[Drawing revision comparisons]
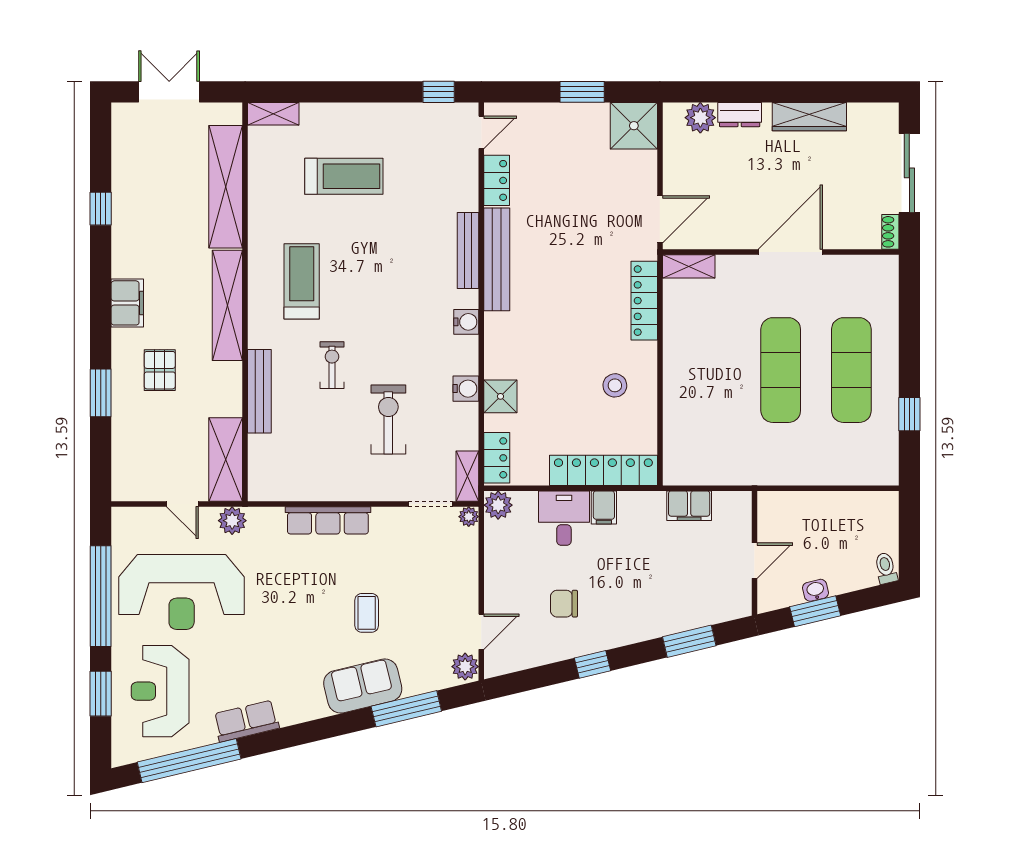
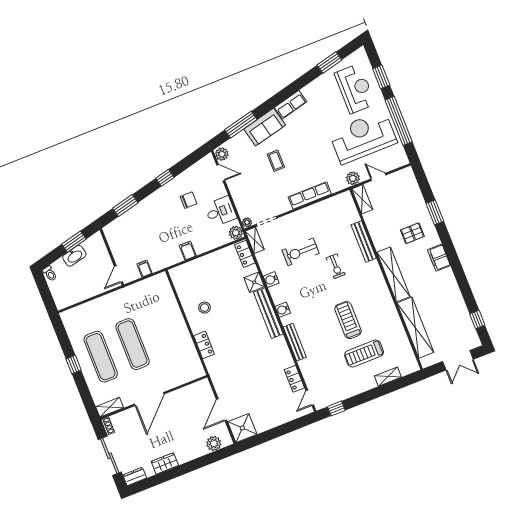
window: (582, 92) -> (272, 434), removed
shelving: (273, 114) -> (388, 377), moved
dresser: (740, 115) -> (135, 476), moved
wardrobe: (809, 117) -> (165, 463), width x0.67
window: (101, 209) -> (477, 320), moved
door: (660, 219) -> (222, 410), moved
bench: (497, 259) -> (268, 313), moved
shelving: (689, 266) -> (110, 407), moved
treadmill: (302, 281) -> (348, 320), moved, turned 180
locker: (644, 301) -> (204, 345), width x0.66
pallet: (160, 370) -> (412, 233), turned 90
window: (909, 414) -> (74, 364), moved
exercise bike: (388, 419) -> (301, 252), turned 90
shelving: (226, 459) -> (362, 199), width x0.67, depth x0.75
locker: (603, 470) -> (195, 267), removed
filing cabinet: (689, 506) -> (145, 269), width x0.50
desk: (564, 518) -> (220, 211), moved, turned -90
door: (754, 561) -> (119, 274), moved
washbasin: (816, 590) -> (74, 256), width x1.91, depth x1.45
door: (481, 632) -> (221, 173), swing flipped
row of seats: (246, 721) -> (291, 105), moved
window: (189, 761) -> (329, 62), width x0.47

Exercise objective
Please return every line from the one that contains "row of seats: (246, 721) -> (291, 105), moved" through the end of the entries, exactly, leaving out all others.

Response for this exercise
row of seats: (246, 721) -> (291, 105), moved
window: (189, 761) -> (329, 62), width x0.47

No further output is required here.